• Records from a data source
--------------------------------------------------

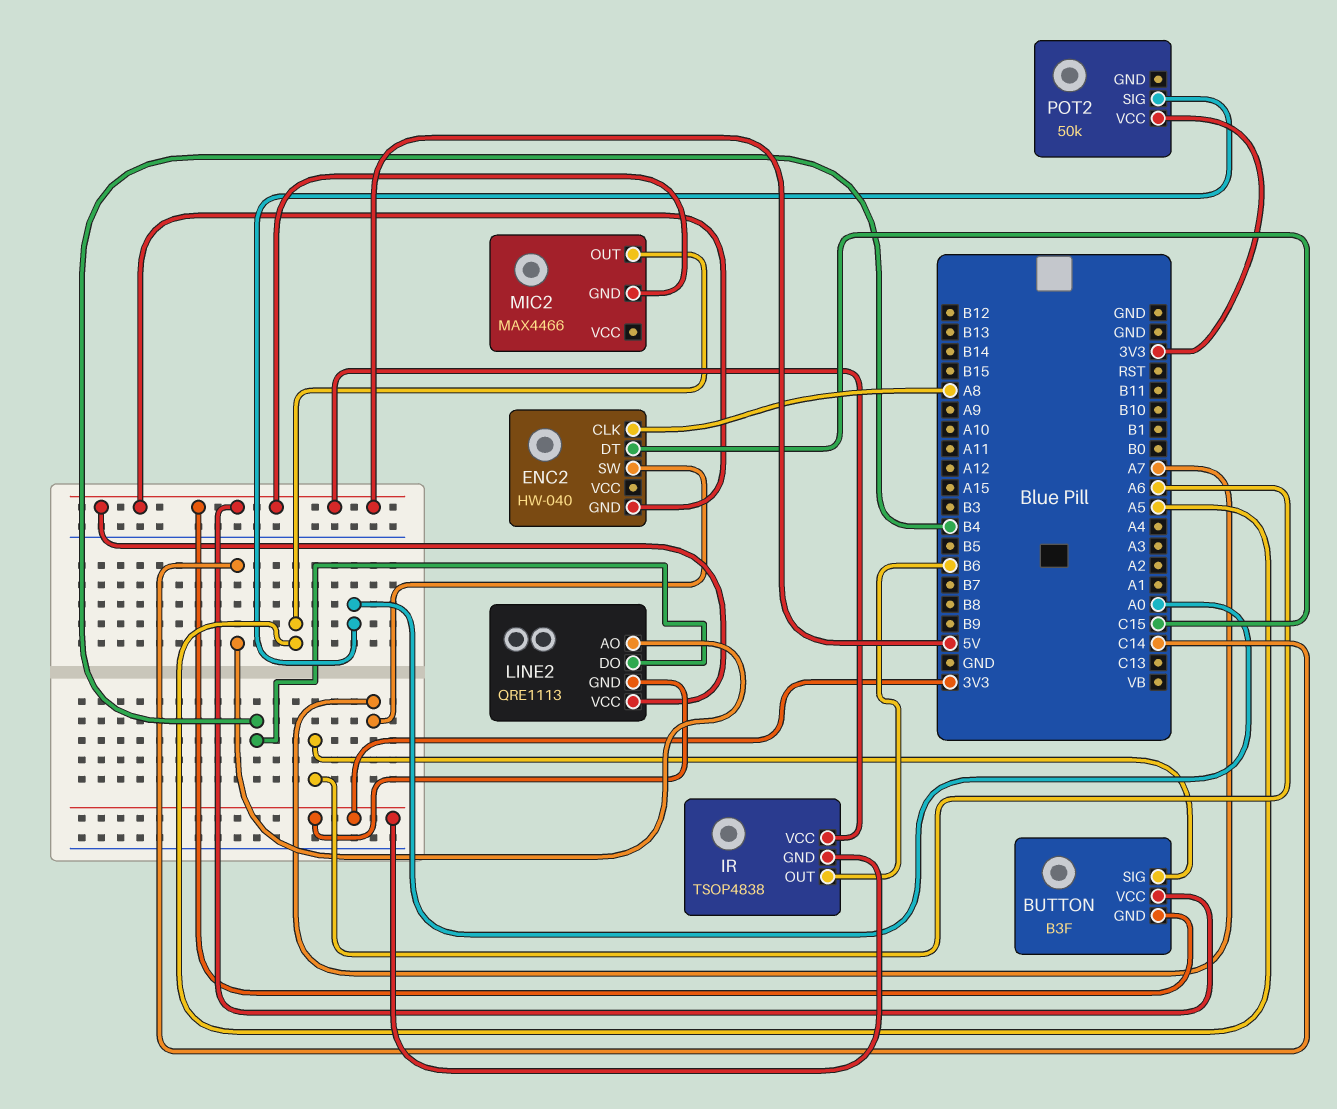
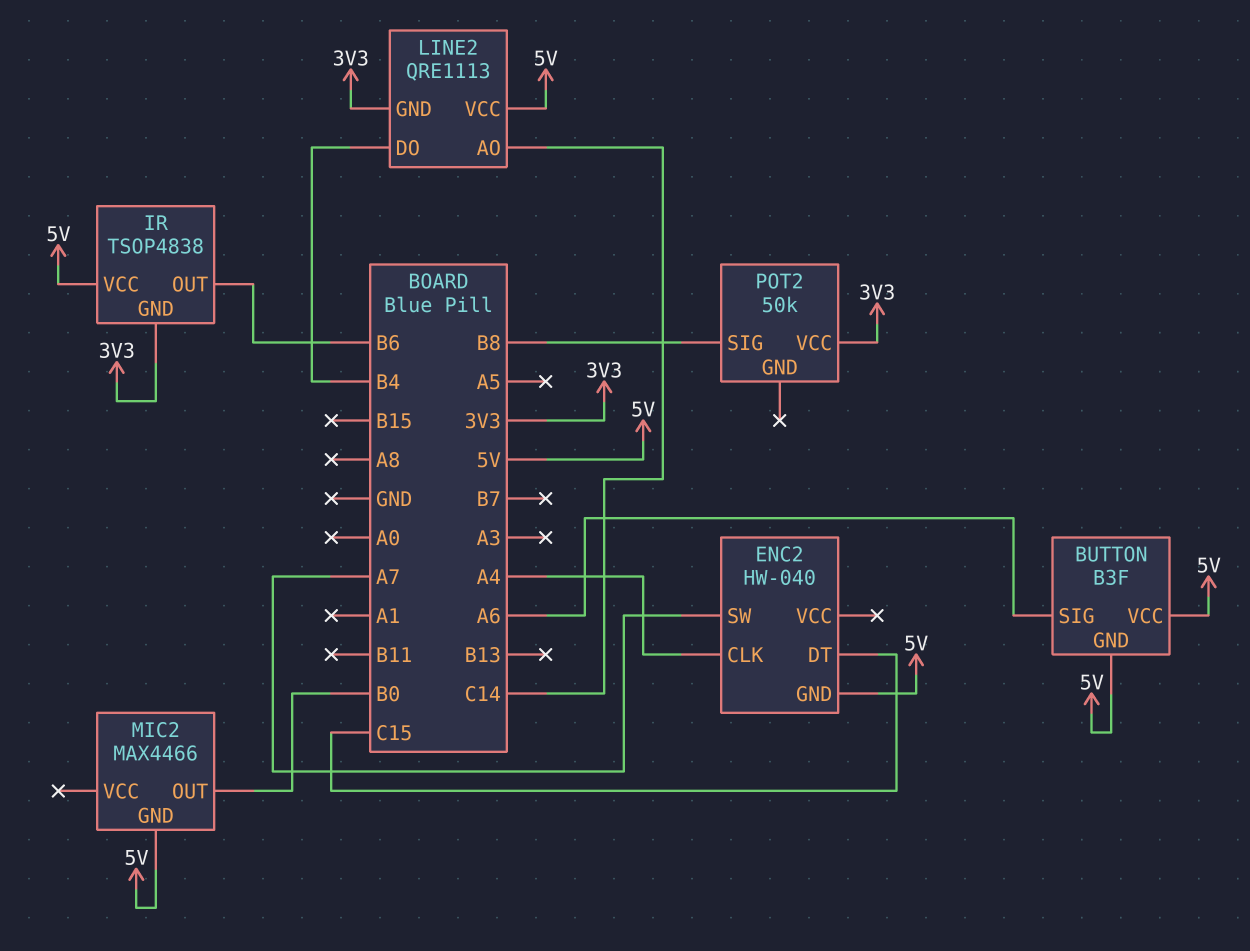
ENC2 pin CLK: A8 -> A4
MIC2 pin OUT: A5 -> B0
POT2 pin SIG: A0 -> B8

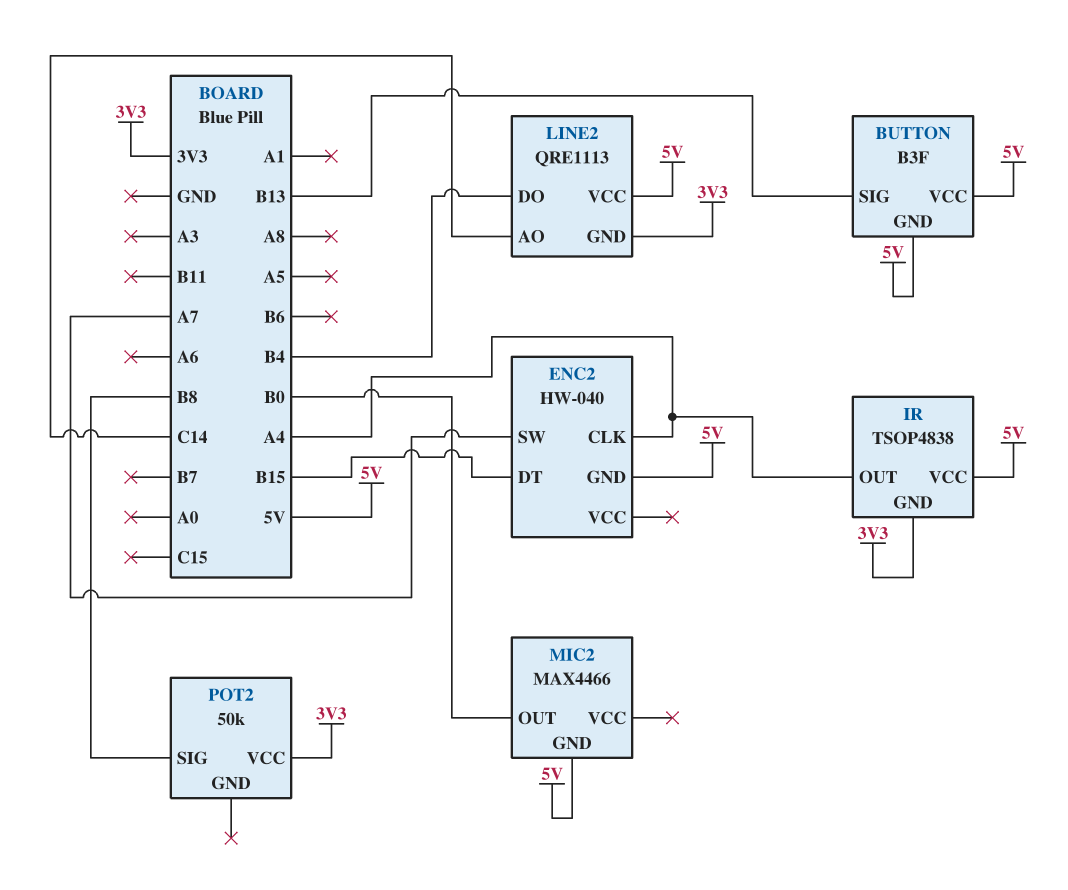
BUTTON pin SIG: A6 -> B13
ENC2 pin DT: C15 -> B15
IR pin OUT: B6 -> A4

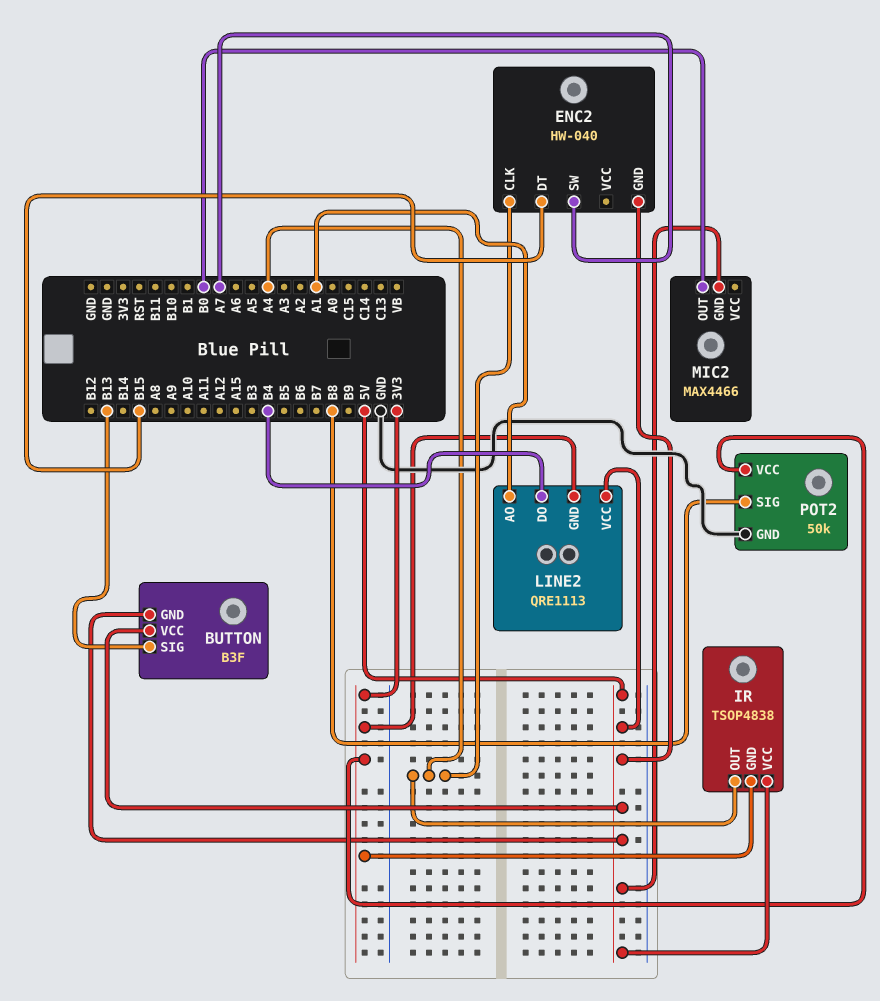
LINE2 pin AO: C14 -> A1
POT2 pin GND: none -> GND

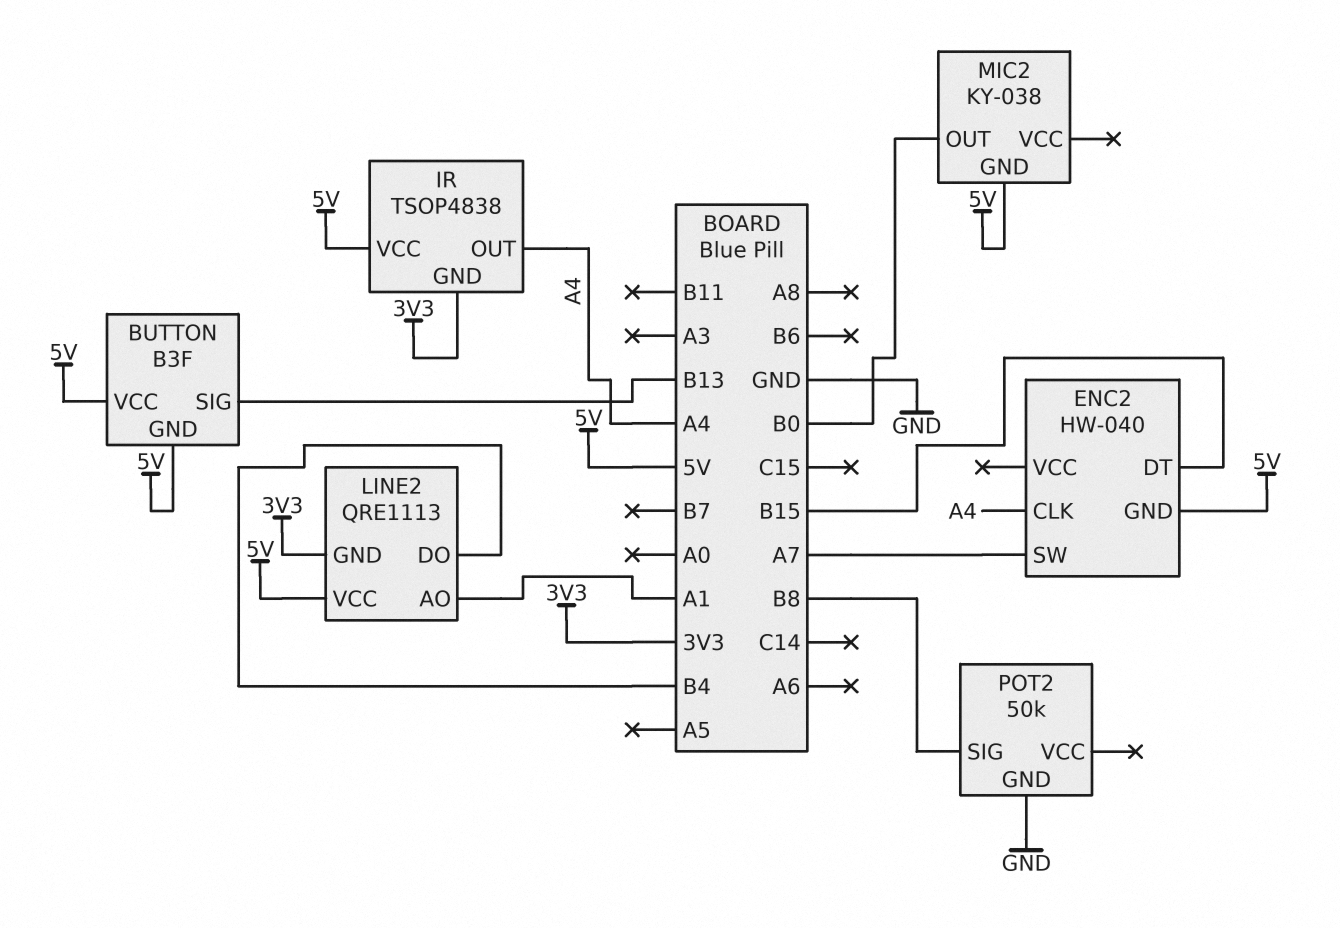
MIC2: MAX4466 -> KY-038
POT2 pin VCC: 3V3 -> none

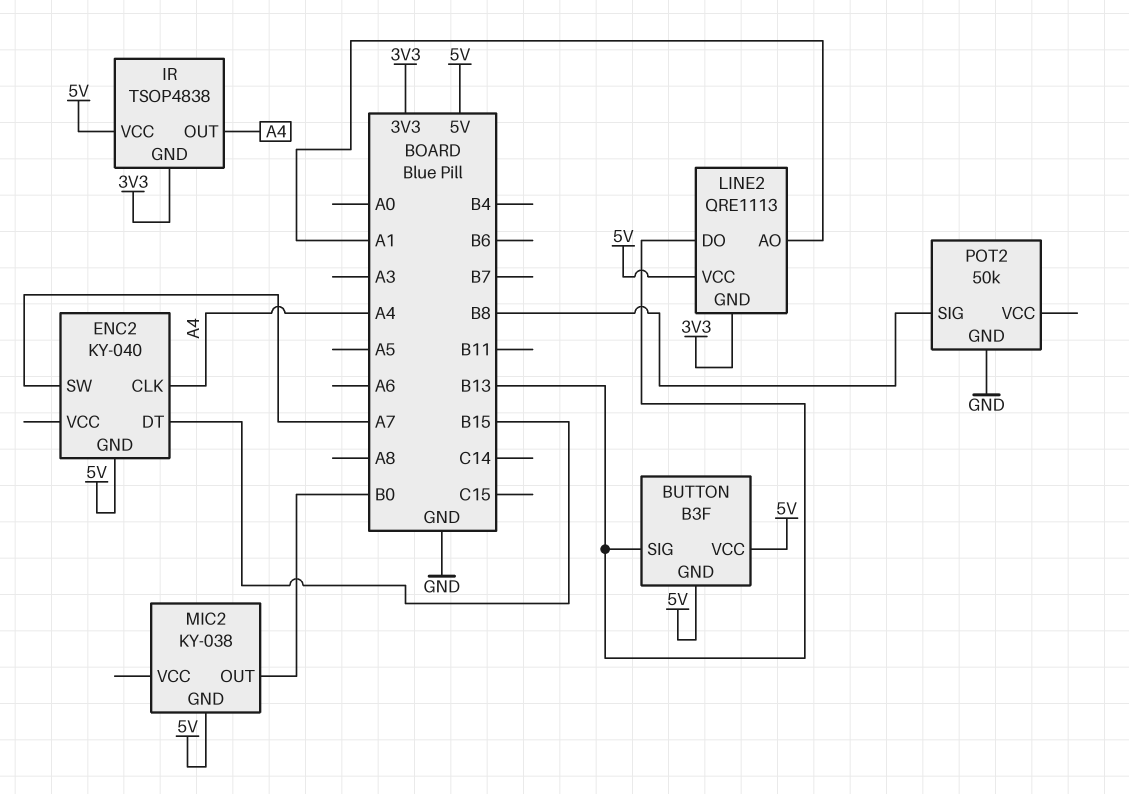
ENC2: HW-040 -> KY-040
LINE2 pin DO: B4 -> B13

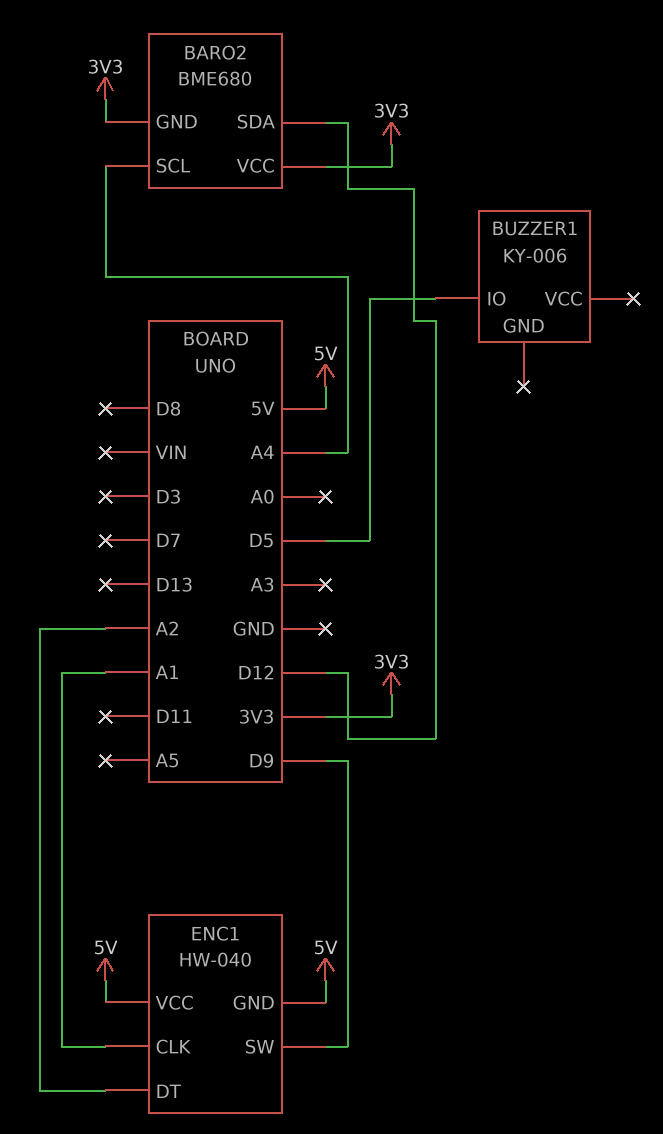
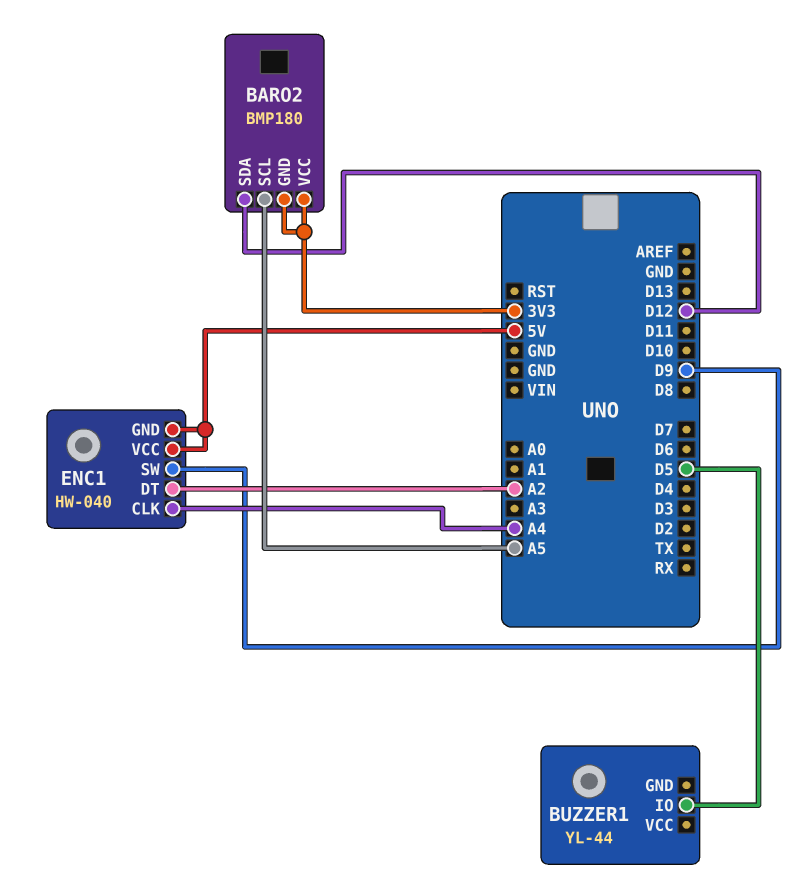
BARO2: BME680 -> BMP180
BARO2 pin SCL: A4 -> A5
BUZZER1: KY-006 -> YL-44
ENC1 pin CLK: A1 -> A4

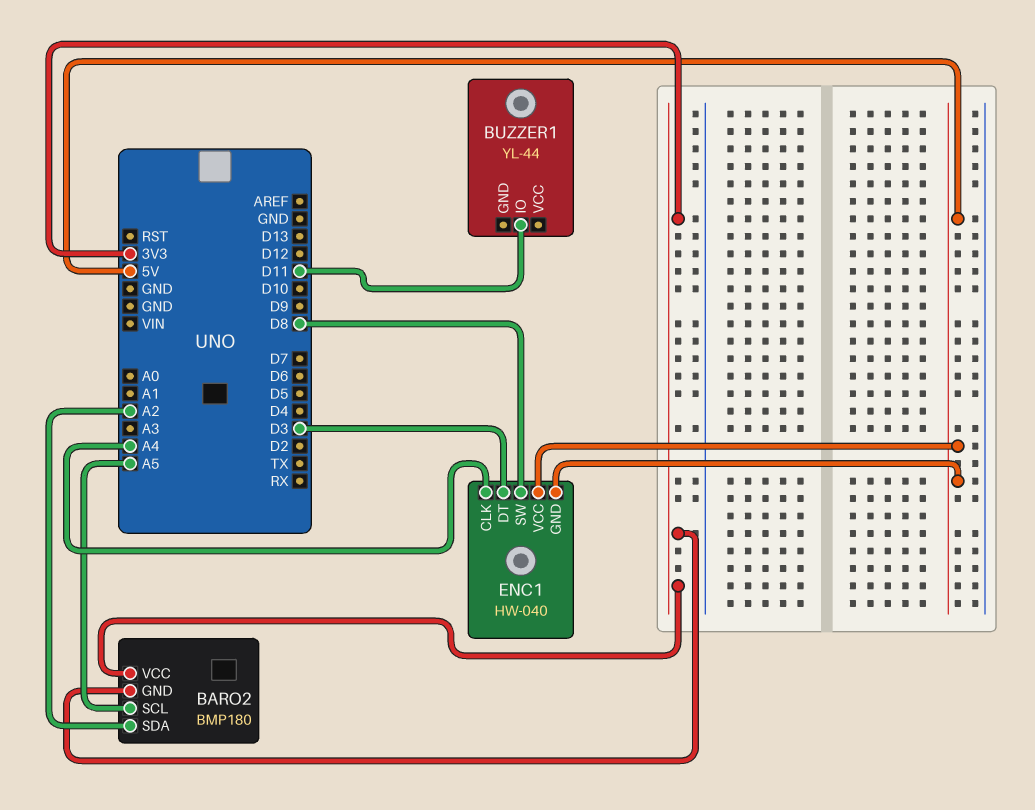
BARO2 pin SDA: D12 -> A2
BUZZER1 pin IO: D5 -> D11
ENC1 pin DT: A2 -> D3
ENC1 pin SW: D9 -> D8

--------------------------------------------------

• About this task
Go through the records and repeat each one exactly, skipping anything that is a picture.

• The answer
ENC2 pin CLK: A8 -> A4
MIC2 pin OUT: A5 -> B0
POT2 pin SIG: A0 -> B8

BUTTON pin SIG: A6 -> B13
ENC2 pin DT: C15 -> B15
IR pin OUT: B6 -> A4

LINE2 pin AO: C14 -> A1
POT2 pin GND: none -> GND

MIC2: MAX4466 -> KY-038
POT2 pin VCC: 3V3 -> none

ENC2: HW-040 -> KY-040
LINE2 pin DO: B4 -> B13

BARO2: BME680 -> BMP180
BARO2 pin SCL: A4 -> A5
BUZZER1: KY-006 -> YL-44
ENC1 pin CLK: A1 -> A4

BARO2 pin SDA: D12 -> A2
BUZZER1 pin IO: D5 -> D11
ENC1 pin DT: A2 -> D3
ENC1 pin SW: D9 -> D8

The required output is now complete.